---------- STUDY MATERIAL
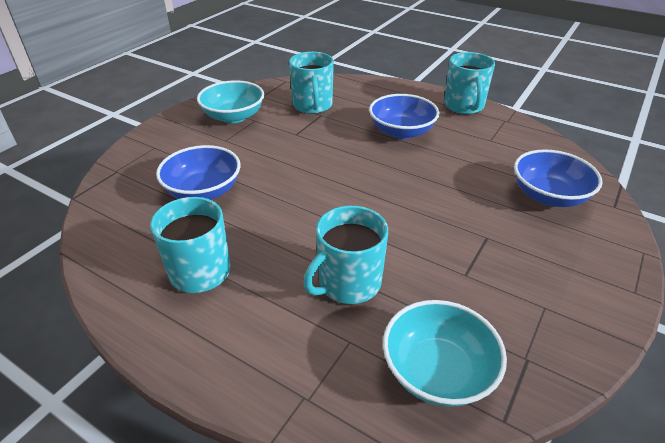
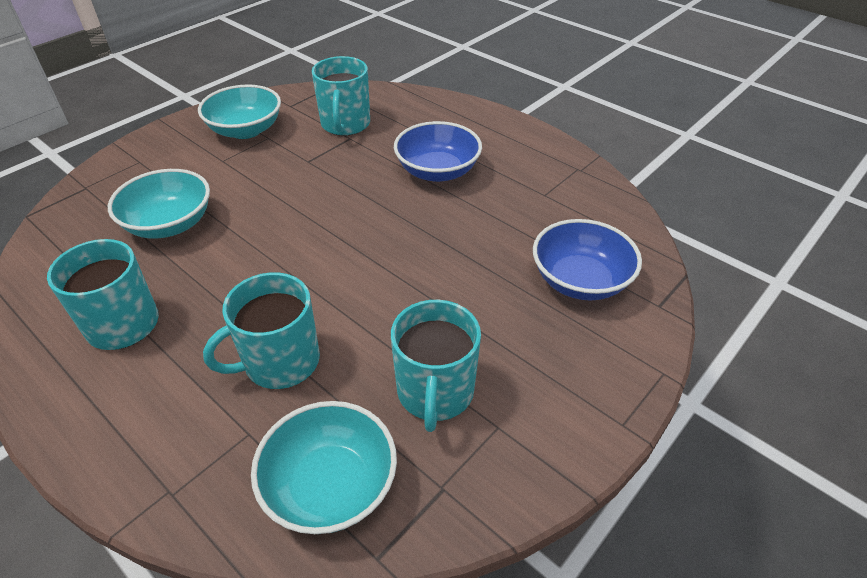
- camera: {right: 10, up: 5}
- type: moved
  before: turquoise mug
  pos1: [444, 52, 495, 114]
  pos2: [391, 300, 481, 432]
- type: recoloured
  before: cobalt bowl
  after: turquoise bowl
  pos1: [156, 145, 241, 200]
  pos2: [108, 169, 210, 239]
--------------------
DIRECTIONS: Starting at the line with "- type: moved", restate each line through the end of the records, both ends included, and stop there.

SOLUTION FOR THIS PROBLEM:
- type: moved
  before: turquoise mug
  pos1: [444, 52, 495, 114]
  pos2: [391, 300, 481, 432]
- type: recoloured
  before: cobalt bowl
  after: turquoise bowl
  pos1: [156, 145, 241, 200]
  pos2: [108, 169, 210, 239]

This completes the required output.